## About this task
Do any lines in the data below contain "trapezoid"? If so, copy every one of them.

## Provided data

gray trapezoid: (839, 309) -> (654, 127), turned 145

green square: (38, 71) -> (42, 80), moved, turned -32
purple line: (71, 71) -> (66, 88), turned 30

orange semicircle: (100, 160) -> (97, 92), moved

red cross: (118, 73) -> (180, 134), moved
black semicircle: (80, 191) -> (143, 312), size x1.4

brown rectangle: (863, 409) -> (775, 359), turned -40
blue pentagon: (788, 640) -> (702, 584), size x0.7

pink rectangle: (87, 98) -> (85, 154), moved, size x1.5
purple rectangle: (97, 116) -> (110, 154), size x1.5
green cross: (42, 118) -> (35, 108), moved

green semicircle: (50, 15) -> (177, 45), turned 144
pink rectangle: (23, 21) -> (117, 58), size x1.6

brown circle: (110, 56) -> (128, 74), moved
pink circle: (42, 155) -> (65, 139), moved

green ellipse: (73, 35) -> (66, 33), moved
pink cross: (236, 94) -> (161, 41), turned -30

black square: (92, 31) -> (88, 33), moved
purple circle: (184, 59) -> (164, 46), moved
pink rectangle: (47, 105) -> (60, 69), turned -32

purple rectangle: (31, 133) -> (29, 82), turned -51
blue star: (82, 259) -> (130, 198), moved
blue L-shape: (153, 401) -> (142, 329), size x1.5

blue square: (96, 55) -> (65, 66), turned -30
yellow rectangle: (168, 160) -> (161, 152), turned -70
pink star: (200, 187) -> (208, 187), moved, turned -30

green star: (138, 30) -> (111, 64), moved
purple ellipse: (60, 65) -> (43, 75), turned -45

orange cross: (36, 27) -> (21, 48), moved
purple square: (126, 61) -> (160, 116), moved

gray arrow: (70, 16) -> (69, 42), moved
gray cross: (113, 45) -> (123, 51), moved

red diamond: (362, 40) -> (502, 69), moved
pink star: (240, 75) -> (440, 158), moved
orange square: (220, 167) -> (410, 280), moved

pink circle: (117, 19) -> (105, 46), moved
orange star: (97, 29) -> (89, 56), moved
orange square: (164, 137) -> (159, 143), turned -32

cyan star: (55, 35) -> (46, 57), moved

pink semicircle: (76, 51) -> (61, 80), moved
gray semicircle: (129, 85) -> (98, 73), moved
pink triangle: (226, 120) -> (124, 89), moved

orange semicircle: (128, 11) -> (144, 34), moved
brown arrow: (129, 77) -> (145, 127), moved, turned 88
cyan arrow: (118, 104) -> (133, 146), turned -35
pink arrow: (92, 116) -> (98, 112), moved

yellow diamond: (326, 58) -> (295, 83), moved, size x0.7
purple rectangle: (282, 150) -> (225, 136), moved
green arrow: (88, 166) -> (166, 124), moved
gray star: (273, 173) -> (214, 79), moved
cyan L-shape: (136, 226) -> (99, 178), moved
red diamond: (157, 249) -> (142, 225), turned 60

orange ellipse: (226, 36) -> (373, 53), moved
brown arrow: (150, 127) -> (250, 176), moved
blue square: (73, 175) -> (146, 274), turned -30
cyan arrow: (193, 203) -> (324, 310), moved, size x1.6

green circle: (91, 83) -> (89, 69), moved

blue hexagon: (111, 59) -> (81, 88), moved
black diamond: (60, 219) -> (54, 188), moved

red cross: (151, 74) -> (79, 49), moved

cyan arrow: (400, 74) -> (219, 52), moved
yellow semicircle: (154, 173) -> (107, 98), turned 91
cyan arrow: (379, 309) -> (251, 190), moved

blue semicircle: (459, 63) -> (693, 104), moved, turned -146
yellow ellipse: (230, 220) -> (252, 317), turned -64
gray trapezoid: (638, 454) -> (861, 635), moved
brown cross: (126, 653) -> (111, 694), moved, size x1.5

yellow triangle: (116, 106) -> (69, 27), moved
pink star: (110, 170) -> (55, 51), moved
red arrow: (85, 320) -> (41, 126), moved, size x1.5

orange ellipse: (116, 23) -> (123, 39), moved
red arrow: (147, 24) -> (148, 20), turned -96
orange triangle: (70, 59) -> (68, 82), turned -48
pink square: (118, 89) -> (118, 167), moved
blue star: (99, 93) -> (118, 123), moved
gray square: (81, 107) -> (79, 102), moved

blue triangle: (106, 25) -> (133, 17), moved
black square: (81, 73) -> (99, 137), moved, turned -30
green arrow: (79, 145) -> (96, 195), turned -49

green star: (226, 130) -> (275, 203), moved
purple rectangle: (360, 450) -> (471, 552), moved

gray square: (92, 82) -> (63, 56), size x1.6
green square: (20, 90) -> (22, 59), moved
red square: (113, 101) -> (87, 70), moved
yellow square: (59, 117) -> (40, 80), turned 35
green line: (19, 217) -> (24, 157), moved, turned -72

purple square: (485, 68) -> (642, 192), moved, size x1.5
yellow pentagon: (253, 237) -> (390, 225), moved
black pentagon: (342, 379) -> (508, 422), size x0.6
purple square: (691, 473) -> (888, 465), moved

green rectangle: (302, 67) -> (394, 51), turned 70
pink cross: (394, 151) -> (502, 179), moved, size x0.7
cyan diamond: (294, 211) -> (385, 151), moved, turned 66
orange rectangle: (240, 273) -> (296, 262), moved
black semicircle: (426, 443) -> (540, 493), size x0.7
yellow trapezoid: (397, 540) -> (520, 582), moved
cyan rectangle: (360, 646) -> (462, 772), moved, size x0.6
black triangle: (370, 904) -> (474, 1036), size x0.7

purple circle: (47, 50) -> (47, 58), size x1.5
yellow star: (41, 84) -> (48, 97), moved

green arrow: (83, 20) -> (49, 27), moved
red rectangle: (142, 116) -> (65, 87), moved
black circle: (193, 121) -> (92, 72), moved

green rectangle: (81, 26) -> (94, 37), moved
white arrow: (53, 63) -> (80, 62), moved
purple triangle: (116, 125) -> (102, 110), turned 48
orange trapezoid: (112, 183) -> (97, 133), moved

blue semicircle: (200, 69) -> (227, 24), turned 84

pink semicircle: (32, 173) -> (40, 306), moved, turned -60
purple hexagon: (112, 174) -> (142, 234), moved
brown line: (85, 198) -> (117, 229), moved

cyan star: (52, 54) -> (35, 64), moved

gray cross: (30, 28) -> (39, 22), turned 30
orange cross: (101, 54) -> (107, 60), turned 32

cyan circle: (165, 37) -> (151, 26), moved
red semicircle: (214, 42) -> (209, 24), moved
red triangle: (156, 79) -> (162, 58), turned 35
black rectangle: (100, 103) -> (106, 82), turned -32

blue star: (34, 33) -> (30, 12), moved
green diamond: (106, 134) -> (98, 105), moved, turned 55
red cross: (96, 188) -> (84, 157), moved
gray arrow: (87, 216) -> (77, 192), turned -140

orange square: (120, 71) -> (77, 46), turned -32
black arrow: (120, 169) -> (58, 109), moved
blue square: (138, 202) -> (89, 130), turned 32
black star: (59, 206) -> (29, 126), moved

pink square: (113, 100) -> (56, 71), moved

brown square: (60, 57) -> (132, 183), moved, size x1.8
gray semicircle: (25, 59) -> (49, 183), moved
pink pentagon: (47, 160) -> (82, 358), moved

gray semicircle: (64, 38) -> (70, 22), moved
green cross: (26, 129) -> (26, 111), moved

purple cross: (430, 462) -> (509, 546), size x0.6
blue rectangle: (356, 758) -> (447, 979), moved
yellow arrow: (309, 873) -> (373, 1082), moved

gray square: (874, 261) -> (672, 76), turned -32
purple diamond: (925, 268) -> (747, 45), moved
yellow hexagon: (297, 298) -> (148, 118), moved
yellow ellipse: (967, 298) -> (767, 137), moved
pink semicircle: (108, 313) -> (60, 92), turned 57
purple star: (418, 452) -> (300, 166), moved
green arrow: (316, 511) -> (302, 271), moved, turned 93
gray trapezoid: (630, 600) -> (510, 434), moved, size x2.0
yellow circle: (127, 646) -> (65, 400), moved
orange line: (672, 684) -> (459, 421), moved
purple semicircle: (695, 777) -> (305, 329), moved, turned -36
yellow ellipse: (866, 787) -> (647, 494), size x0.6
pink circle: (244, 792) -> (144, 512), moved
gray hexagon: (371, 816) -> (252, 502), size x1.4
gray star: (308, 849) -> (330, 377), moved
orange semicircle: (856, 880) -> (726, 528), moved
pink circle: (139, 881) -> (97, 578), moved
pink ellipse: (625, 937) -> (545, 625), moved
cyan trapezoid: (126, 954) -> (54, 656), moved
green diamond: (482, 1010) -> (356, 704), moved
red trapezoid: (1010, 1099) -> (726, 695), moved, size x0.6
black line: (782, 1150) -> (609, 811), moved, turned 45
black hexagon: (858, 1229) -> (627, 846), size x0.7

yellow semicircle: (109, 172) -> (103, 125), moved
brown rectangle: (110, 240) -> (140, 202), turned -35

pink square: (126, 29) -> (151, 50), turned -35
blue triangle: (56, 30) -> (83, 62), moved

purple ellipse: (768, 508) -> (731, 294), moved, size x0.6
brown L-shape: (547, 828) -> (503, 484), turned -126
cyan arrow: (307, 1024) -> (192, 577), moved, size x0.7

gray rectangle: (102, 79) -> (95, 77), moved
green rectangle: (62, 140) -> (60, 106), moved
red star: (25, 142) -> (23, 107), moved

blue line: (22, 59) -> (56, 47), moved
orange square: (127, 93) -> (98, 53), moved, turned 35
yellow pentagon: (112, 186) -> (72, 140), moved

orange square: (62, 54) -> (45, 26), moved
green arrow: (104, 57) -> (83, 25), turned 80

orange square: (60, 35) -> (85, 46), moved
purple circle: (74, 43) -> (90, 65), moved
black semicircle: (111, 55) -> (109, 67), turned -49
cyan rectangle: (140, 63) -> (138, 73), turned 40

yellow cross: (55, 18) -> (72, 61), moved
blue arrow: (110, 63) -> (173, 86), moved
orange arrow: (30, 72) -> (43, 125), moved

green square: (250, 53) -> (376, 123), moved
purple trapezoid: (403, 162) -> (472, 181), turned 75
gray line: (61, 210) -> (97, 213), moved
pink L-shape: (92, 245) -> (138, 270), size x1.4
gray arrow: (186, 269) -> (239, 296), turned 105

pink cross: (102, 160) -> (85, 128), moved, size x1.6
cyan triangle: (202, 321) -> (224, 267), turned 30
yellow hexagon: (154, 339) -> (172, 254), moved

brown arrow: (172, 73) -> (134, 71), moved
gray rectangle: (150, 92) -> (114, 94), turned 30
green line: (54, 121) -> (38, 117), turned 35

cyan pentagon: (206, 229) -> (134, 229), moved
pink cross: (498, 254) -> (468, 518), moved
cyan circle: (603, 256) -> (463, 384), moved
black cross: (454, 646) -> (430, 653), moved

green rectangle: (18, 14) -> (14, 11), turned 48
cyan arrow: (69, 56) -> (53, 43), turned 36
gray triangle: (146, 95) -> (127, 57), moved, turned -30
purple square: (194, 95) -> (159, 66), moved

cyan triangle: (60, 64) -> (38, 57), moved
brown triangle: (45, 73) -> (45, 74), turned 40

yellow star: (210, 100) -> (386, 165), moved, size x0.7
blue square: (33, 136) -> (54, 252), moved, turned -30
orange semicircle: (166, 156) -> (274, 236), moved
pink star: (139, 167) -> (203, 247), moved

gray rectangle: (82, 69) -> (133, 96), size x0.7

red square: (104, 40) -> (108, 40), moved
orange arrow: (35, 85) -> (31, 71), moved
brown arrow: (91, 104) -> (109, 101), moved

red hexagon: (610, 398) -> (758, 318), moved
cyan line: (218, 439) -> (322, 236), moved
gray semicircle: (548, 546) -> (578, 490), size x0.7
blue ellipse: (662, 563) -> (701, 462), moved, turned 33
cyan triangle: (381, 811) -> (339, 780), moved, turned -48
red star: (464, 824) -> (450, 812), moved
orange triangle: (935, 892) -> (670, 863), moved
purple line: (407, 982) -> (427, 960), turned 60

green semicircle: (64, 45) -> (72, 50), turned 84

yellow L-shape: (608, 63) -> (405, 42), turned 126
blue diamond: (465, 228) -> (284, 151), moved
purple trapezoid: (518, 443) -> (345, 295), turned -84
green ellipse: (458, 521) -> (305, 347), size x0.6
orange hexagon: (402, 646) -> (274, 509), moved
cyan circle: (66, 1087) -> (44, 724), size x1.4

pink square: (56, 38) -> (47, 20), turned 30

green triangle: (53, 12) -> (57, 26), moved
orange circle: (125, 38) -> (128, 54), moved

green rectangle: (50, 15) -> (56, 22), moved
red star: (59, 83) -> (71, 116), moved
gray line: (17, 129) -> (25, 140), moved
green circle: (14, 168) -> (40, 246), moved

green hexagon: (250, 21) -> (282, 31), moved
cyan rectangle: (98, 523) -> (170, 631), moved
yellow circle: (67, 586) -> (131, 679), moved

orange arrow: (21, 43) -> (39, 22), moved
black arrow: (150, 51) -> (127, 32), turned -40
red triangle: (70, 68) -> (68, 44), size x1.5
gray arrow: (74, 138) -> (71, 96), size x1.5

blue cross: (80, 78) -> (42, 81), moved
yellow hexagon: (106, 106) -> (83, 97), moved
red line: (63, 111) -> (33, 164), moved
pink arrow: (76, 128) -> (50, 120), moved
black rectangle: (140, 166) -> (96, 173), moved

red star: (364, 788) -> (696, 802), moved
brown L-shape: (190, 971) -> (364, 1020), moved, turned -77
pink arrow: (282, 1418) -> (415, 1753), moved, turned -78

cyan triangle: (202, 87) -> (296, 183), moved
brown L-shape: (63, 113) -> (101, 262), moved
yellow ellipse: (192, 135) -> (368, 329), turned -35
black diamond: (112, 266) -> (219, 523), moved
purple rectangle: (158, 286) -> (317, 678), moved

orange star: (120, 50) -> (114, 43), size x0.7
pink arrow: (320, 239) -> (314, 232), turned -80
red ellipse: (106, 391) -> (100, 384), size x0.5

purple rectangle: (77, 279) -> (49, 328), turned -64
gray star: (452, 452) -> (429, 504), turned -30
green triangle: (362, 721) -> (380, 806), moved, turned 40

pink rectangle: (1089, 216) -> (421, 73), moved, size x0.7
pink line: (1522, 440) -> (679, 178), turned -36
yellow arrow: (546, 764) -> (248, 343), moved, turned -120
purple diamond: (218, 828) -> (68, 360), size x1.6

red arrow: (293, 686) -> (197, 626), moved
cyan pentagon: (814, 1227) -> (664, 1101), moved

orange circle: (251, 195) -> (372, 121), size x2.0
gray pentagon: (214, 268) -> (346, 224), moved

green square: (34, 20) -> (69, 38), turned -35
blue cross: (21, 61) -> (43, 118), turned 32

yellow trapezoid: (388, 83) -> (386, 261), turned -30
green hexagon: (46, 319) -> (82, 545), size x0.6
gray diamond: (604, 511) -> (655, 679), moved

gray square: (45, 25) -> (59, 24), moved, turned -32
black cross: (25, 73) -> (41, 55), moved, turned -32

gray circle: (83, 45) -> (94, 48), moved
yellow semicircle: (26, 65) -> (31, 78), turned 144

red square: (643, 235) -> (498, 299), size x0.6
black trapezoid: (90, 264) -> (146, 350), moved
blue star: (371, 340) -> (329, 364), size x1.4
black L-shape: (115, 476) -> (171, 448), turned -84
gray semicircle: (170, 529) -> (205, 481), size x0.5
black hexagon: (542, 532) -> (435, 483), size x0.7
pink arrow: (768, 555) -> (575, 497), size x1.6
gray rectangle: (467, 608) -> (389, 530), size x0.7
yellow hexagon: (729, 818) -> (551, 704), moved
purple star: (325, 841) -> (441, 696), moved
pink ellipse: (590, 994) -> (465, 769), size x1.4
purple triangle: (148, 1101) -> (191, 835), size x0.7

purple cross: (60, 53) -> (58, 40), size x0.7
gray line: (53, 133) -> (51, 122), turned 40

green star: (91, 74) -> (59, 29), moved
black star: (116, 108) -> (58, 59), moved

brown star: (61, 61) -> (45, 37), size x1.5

## Response area
gray trapezoid: (839, 309) -> (654, 127), turned 145
gray trapezoid: (638, 454) -> (861, 635), moved
yellow trapezoid: (397, 540) -> (520, 582), moved
orange trapezoid: (112, 183) -> (97, 133), moved
gray trapezoid: (630, 600) -> (510, 434), moved, size x2.0
cyan trapezoid: (126, 954) -> (54, 656), moved
red trapezoid: (1010, 1099) -> (726, 695), moved, size x0.6
purple trapezoid: (403, 162) -> (472, 181), turned 75
purple trapezoid: (518, 443) -> (345, 295), turned -84
yellow trapezoid: (388, 83) -> (386, 261), turned -30
black trapezoid: (90, 264) -> (146, 350), moved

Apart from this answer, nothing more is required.